PROMPT. A word-for-word copy of every entry below is required; the images do not belong in it.

INFORMATION PROVIDED.

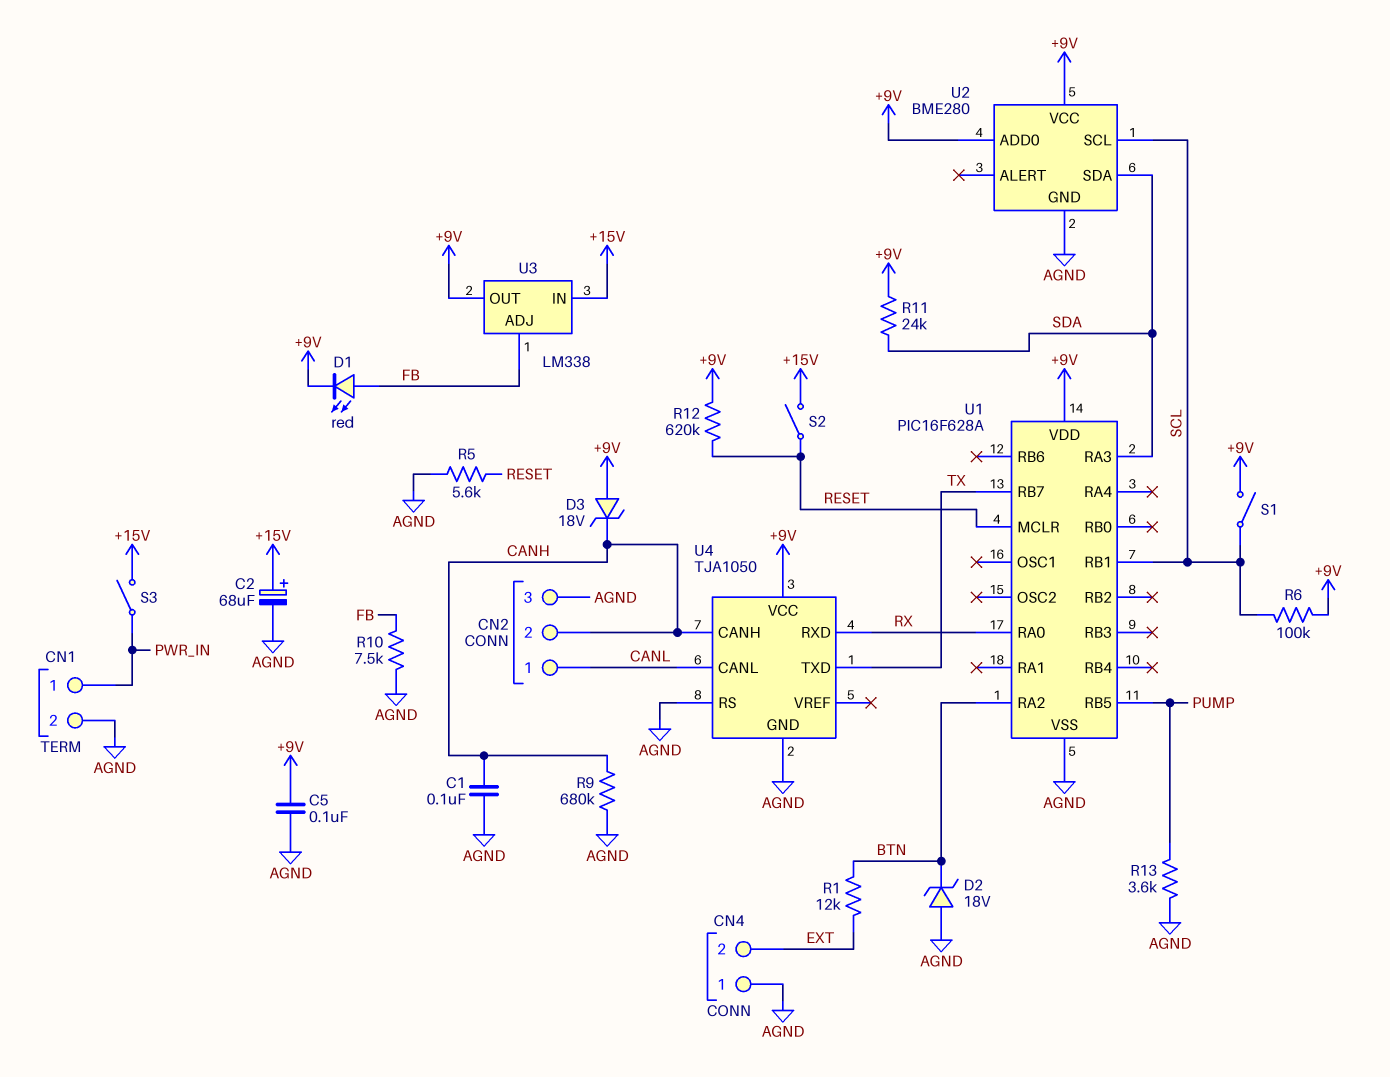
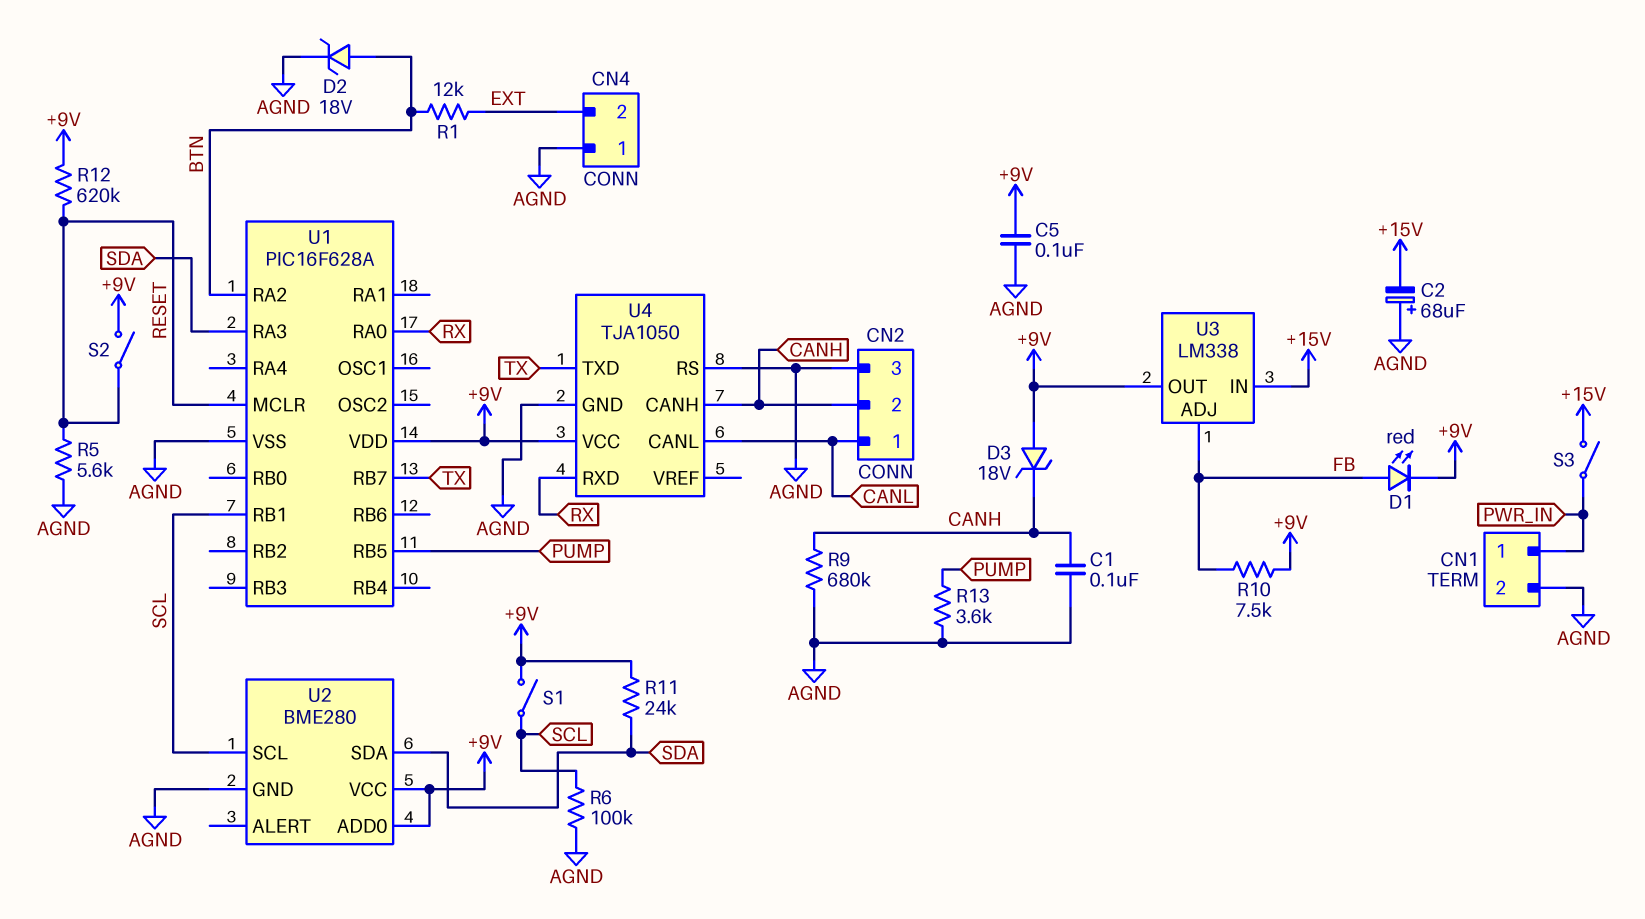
C2: 68uF (plus +15V, minus AGND) -> 68uF (plus AGND, minus +15V)
D2: zener 18V (A AGND, K BTN) -> zener 18V (A BTN, K AGND)
R6: 100k (+9V, SCL) -> 100k (AGND, SCL)
R10: 7.5k (AGND, FB) -> 7.5k (+9V, FB)
S2: switch (+15V, RESET) -> switch (+9V, RESET)

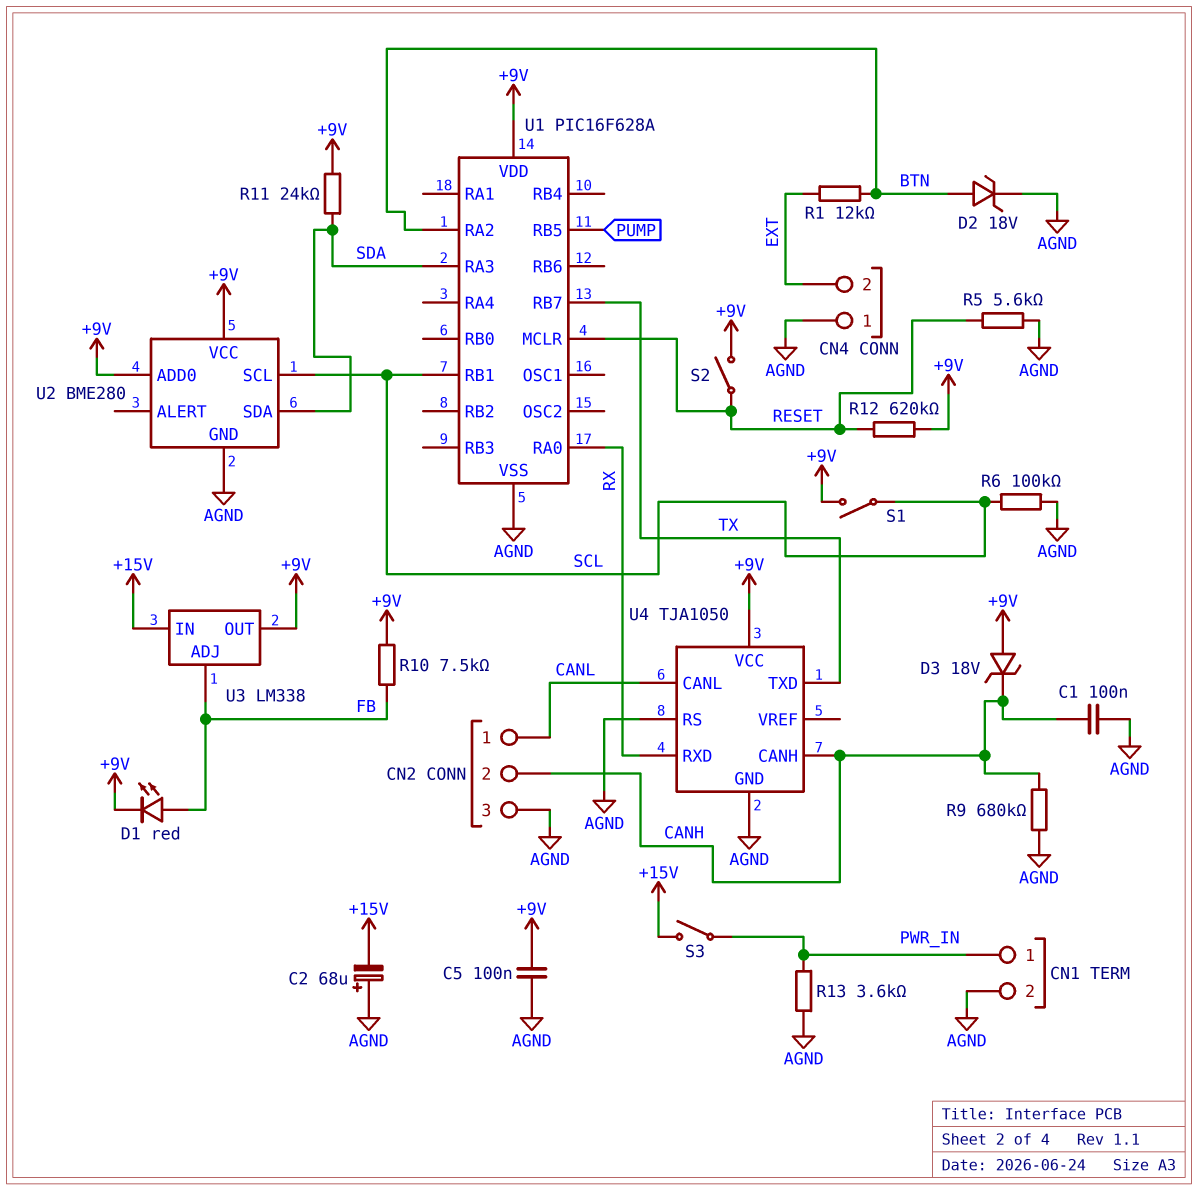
R13: 3.6k (AGND, PUMP) -> 3.6k (AGND, PWR_IN)

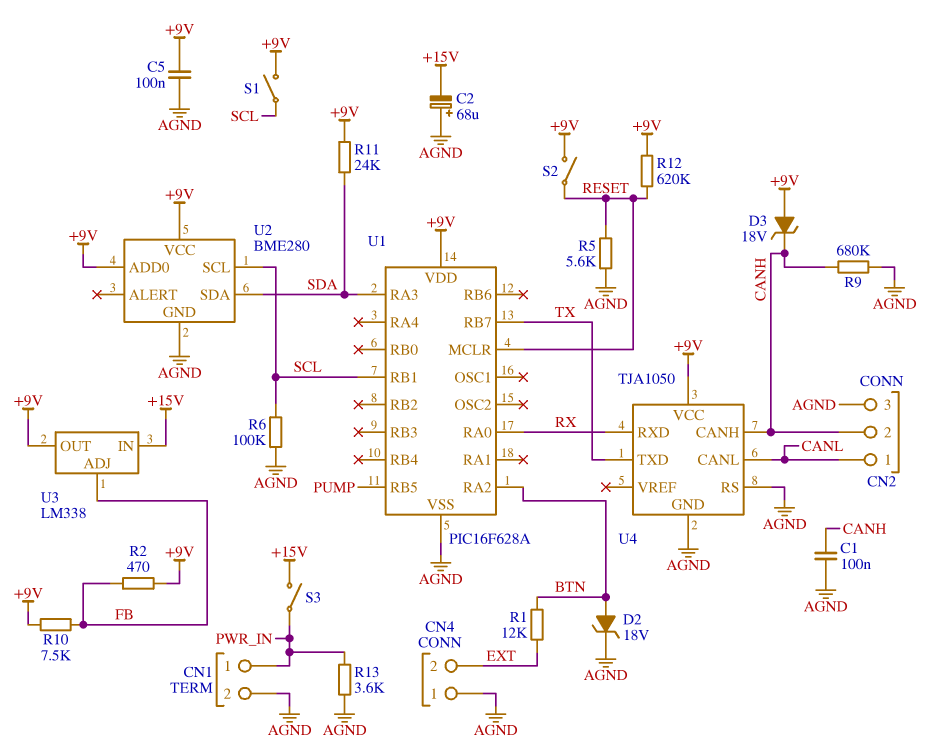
D1: LED red (A FB, K +9V) -> none
R2: none -> 470 (+9V, FB)

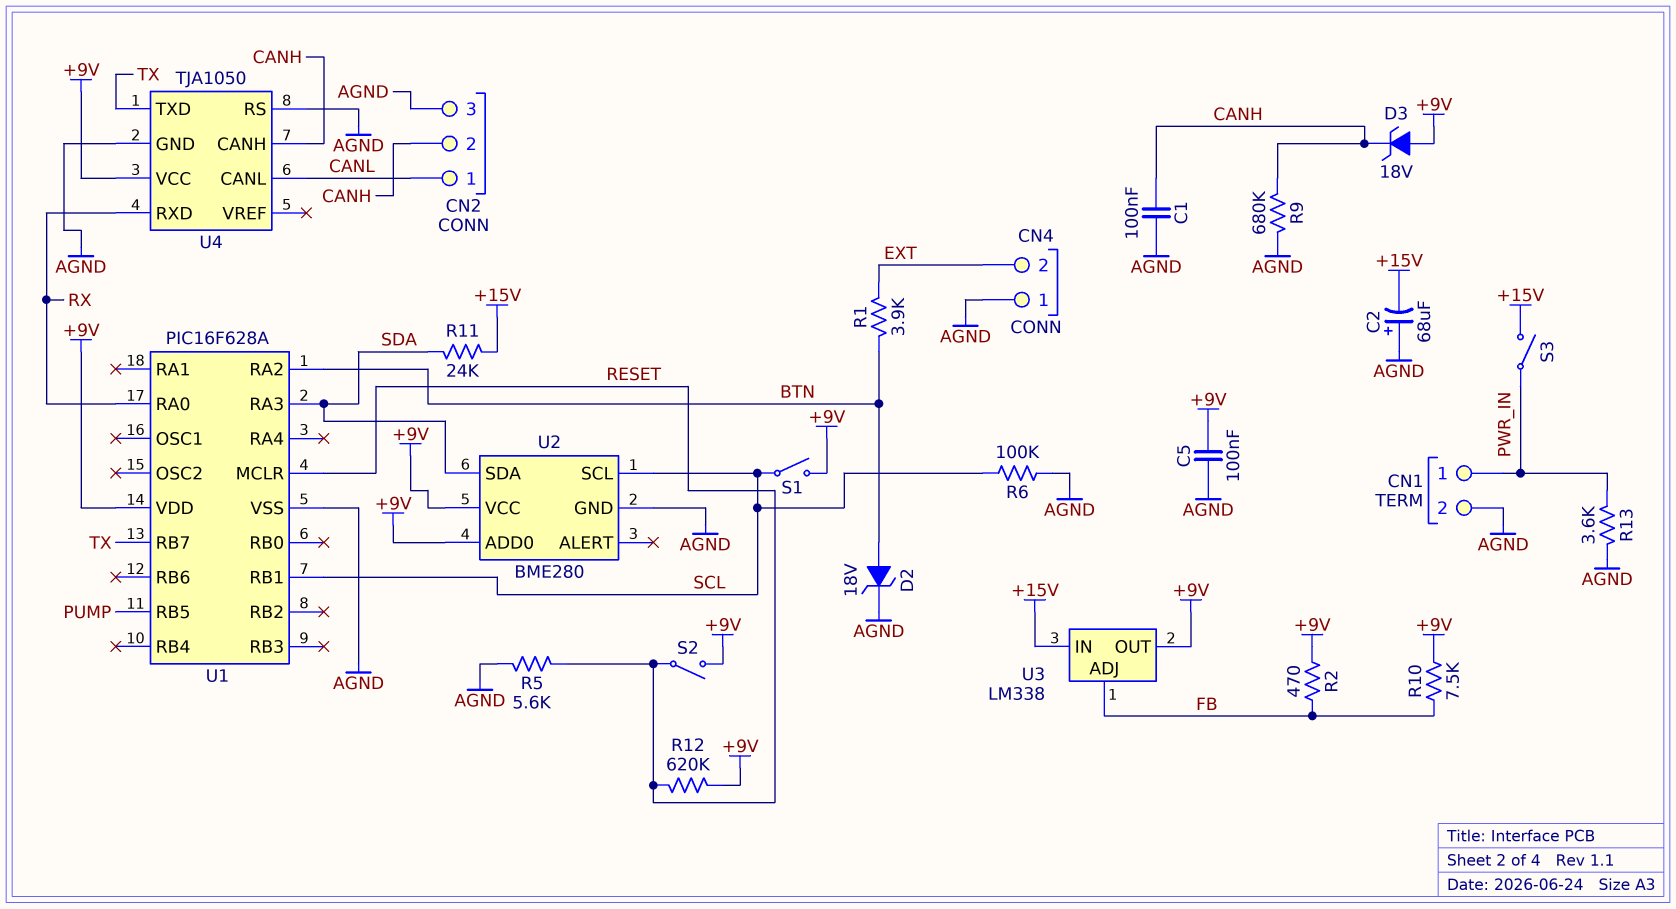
R1: 12k (BTN, EXT) -> 3.9k (BTN, EXT)
R11: 24k (+9V, SDA) -> 24k (+15V, SDA)

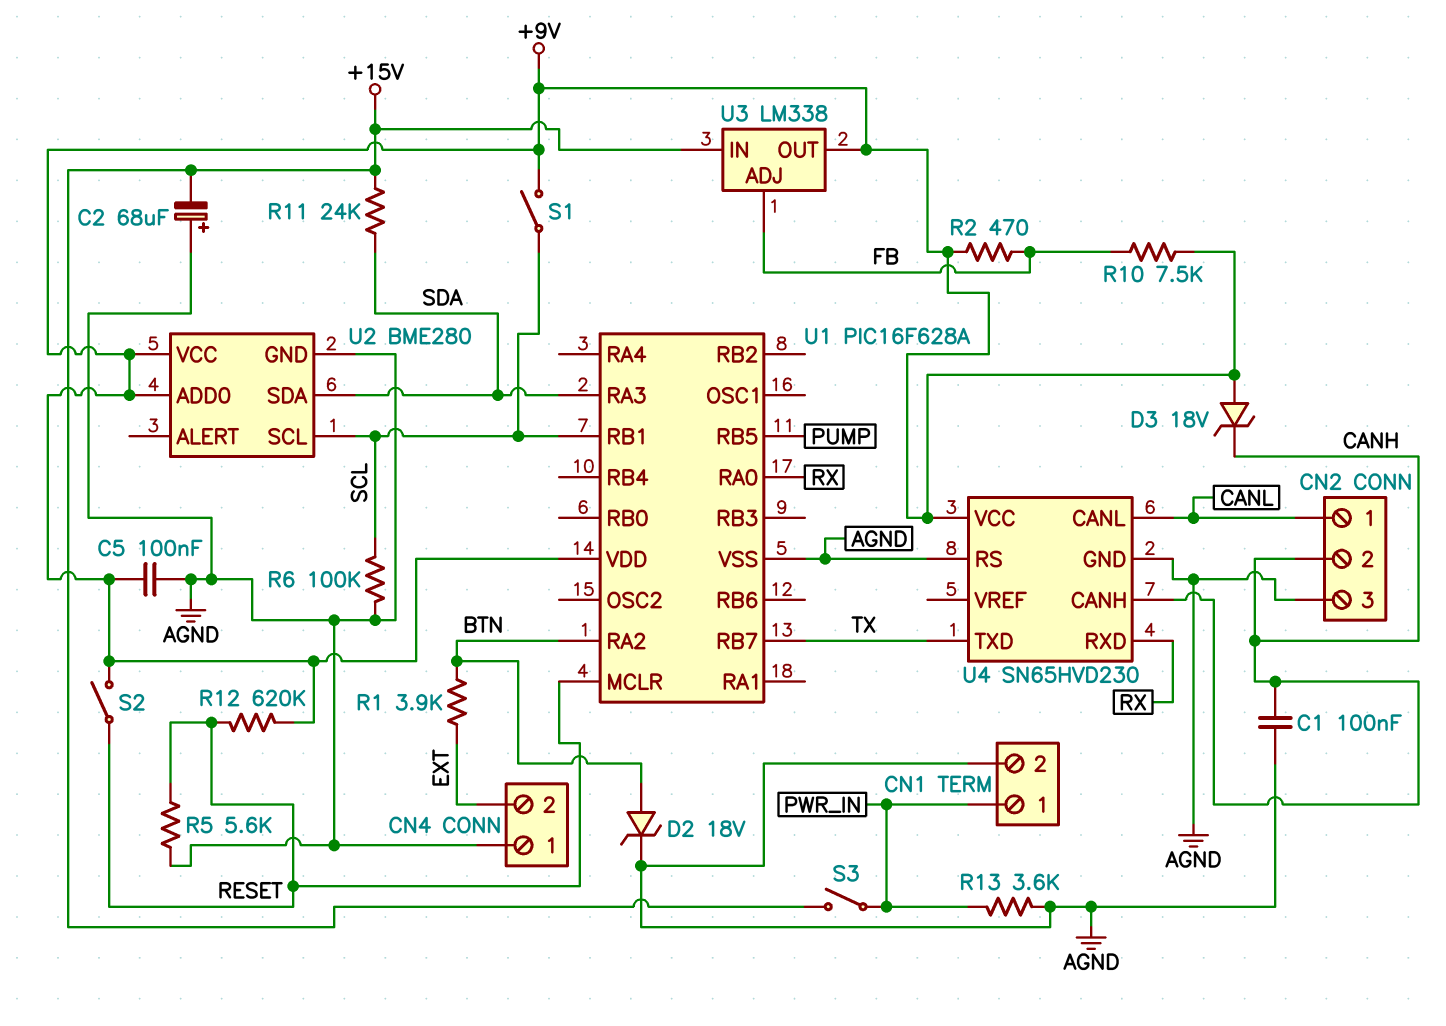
R9: 680k (AGND, CANH) -> none
U4: TJA1050 -> SN65HVD230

SOLUTION.
C2: 68uF (plus +15V, minus AGND) -> 68uF (plus AGND, minus +15V)
D2: zener 18V (A AGND, K BTN) -> zener 18V (A BTN, K AGND)
R6: 100k (+9V, SCL) -> 100k (AGND, SCL)
R10: 7.5k (AGND, FB) -> 7.5k (+9V, FB)
S2: switch (+15V, RESET) -> switch (+9V, RESET)

R13: 3.6k (AGND, PUMP) -> 3.6k (AGND, PWR_IN)

D1: LED red (A FB, K +9V) -> none
R2: none -> 470 (+9V, FB)

R1: 12k (BTN, EXT) -> 3.9k (BTN, EXT)
R11: 24k (+9V, SDA) -> 24k (+15V, SDA)

R9: 680k (AGND, CANH) -> none
U4: TJA1050 -> SN65HVD230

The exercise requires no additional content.